### TASK DIRECTIONS
Work through the entries below and report how many lines include "STEPPER". The number alone is the answer.

Start of DATA TO EXAMINE

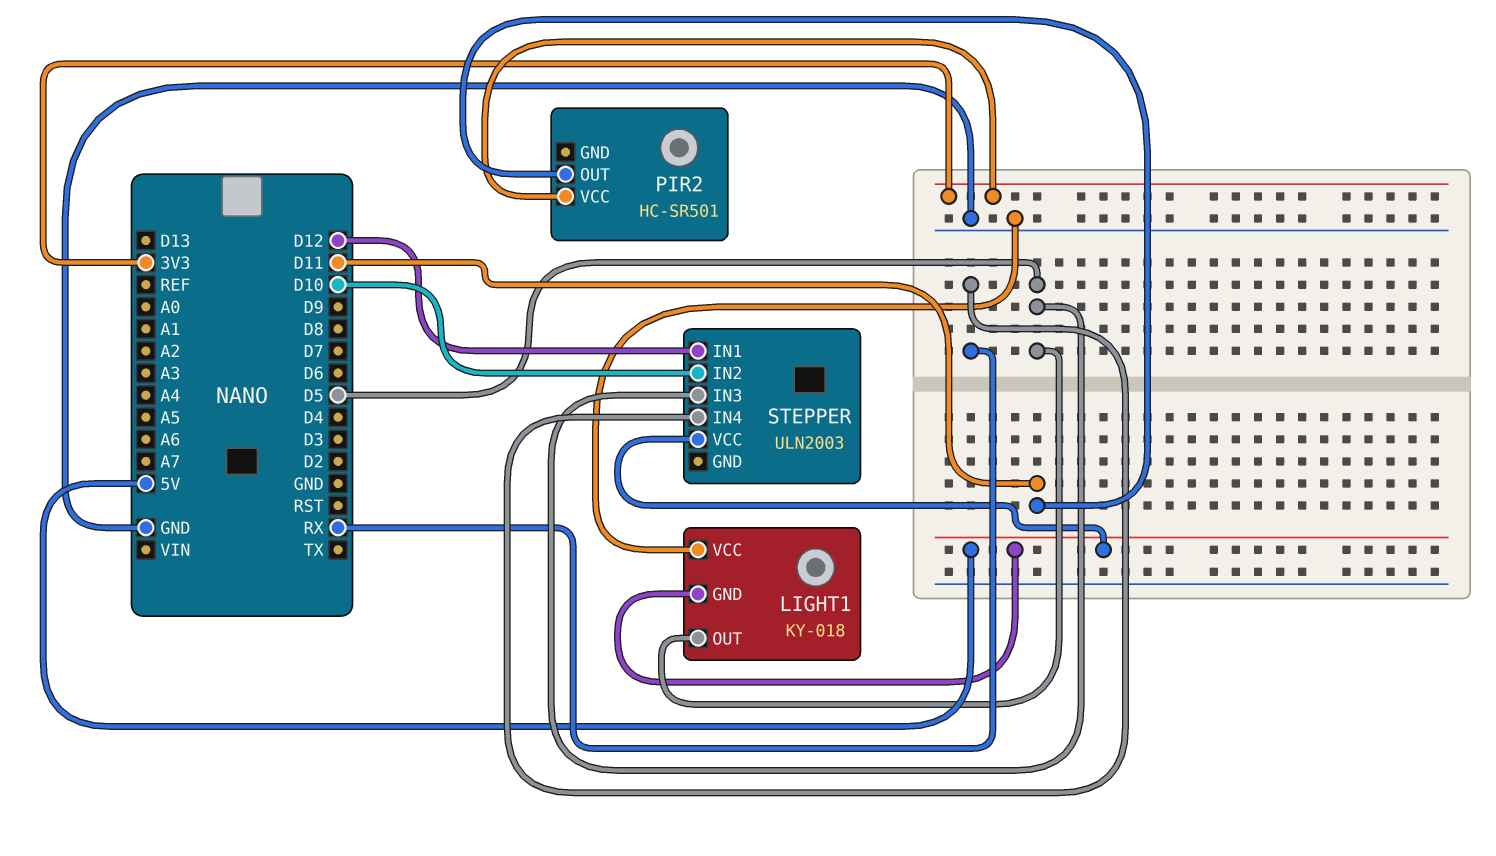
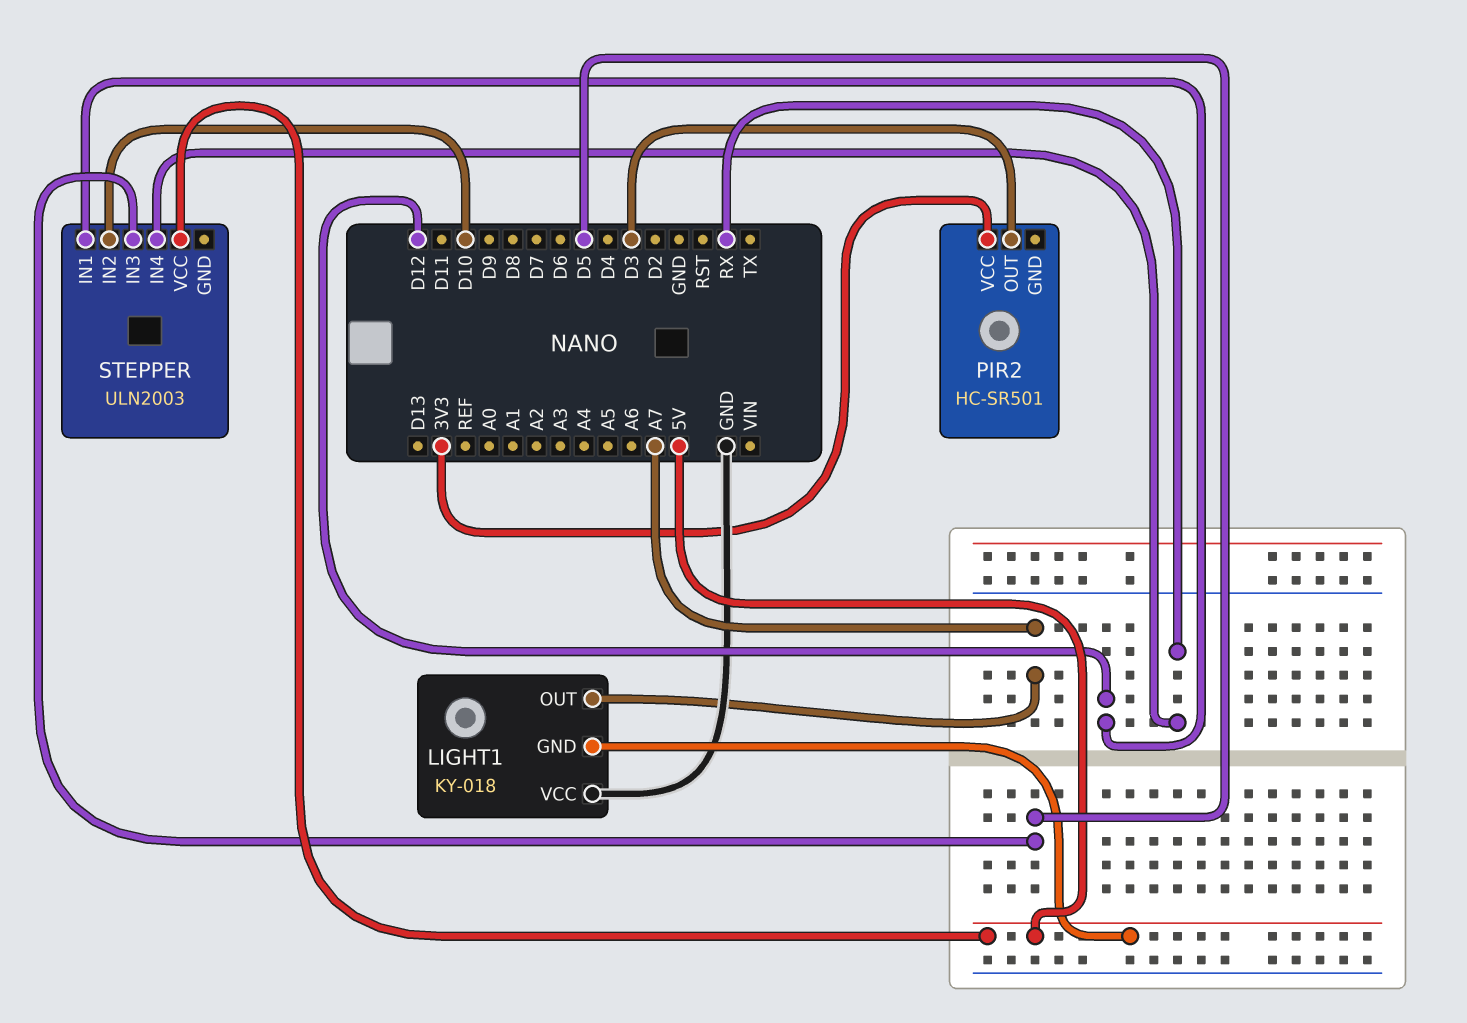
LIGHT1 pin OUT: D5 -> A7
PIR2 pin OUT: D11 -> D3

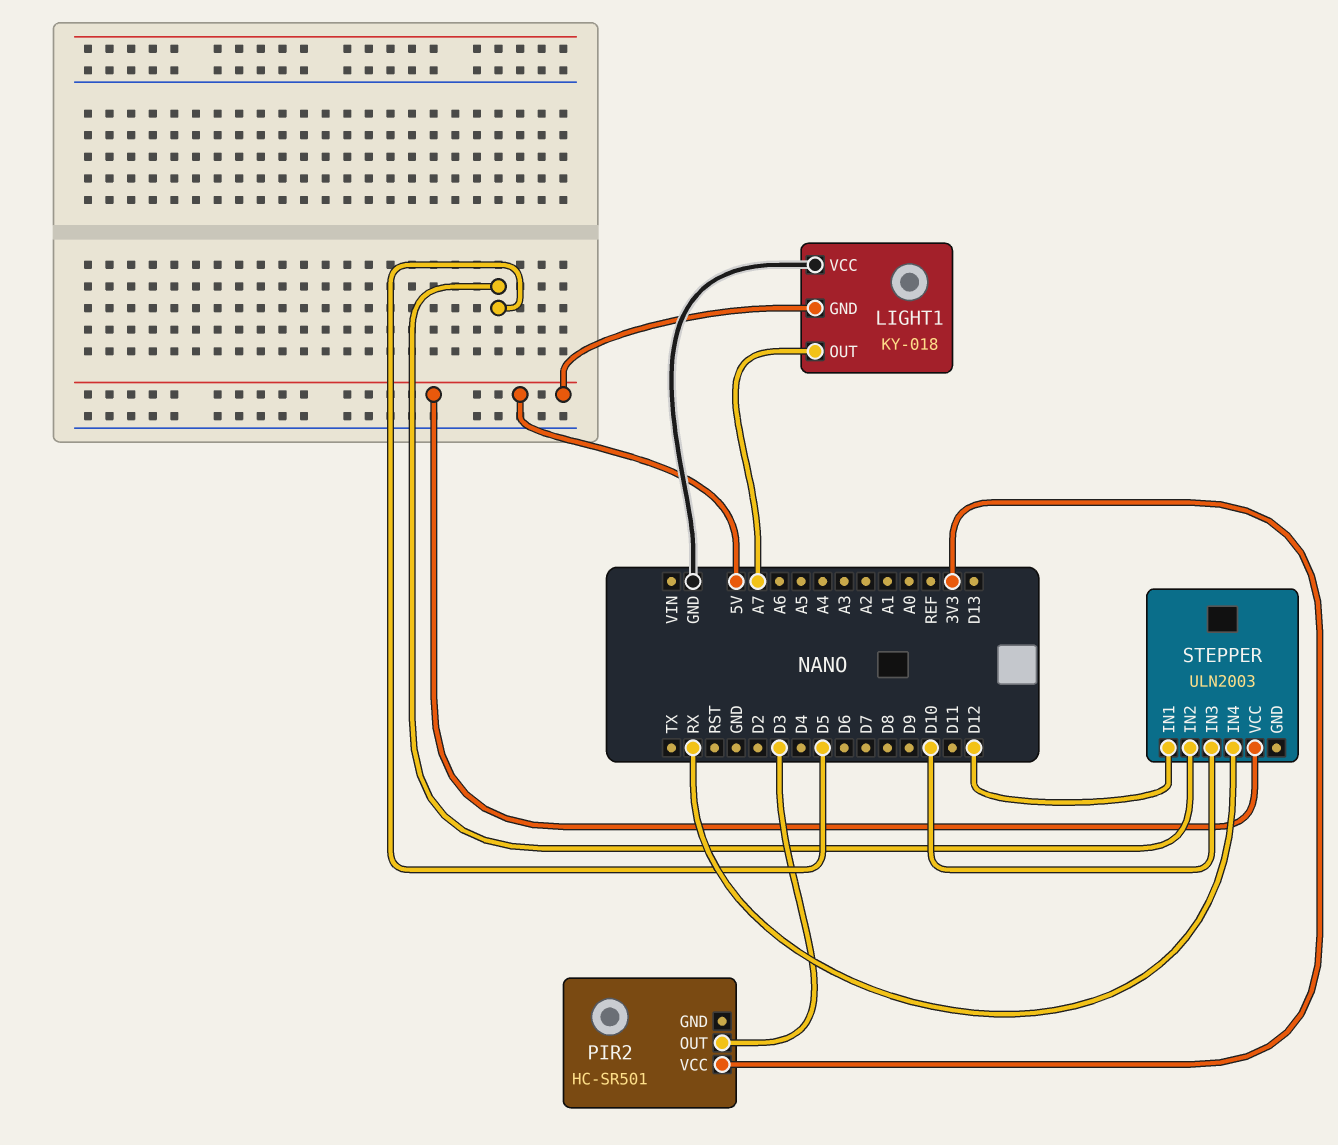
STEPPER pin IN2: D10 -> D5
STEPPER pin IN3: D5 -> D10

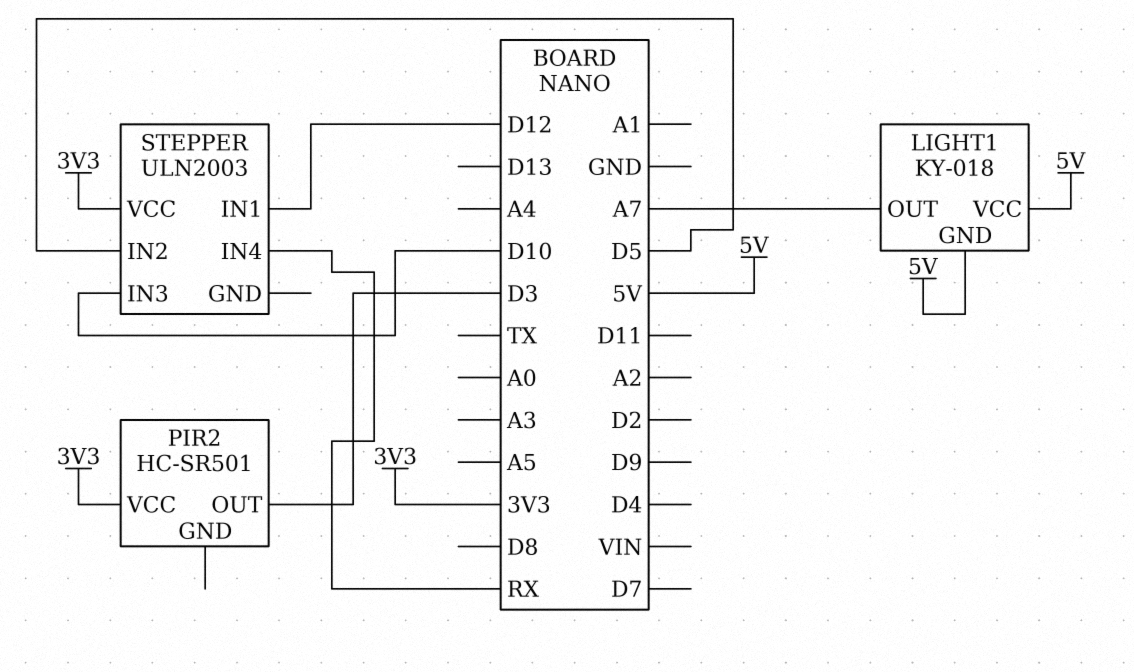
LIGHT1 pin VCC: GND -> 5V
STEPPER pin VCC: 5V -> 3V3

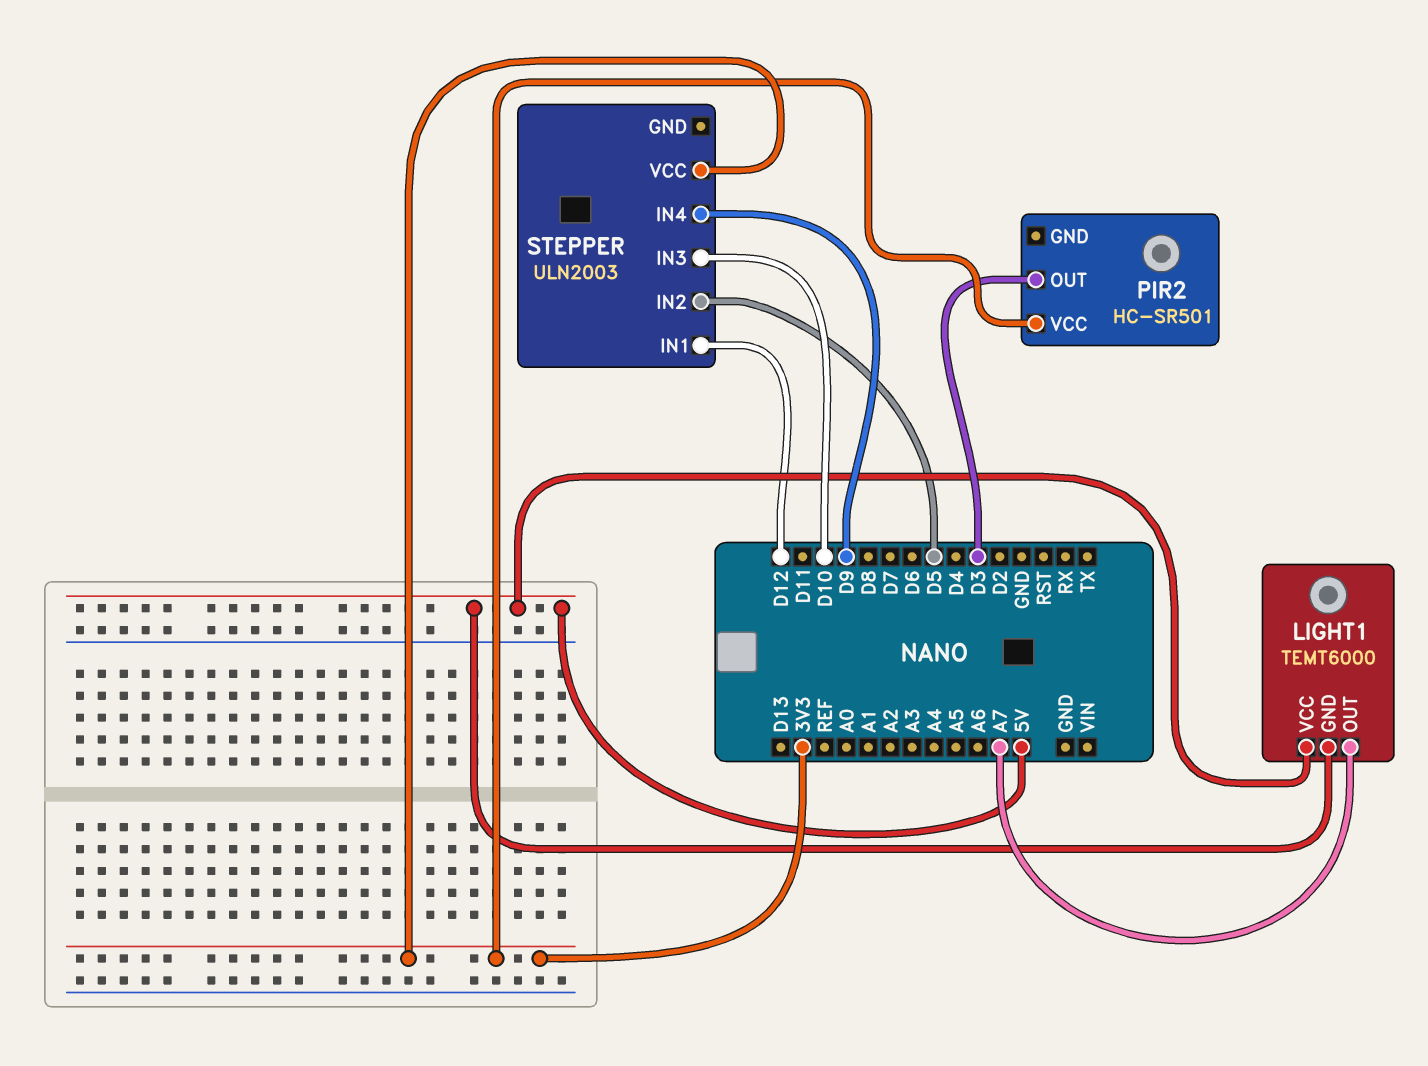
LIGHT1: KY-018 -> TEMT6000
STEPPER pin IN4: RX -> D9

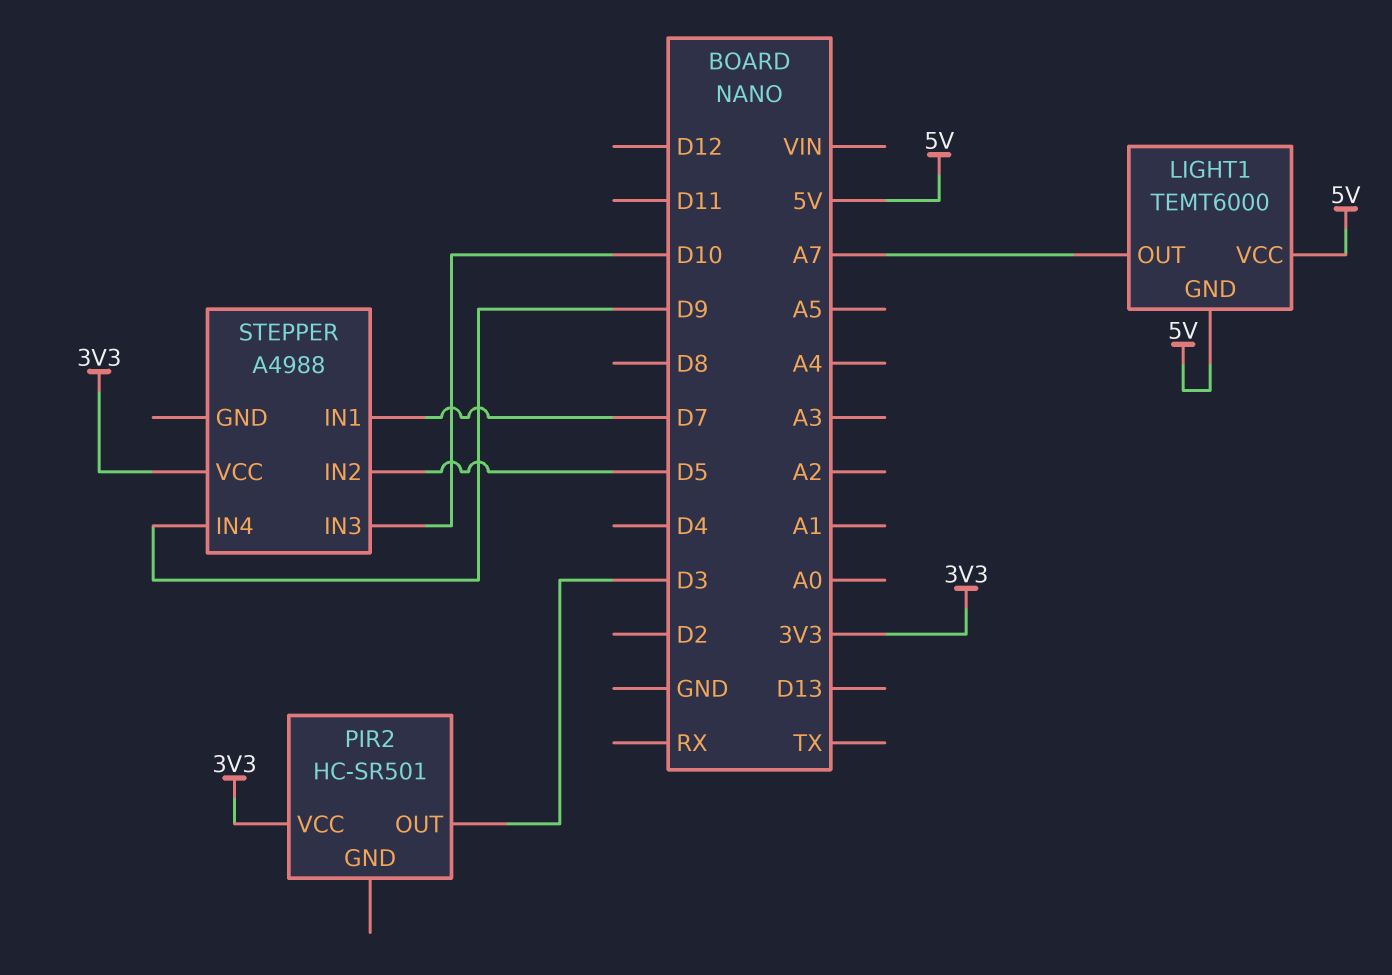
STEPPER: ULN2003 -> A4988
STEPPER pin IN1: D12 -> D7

End of DATA TO EXAMINE

### RESPONSE
6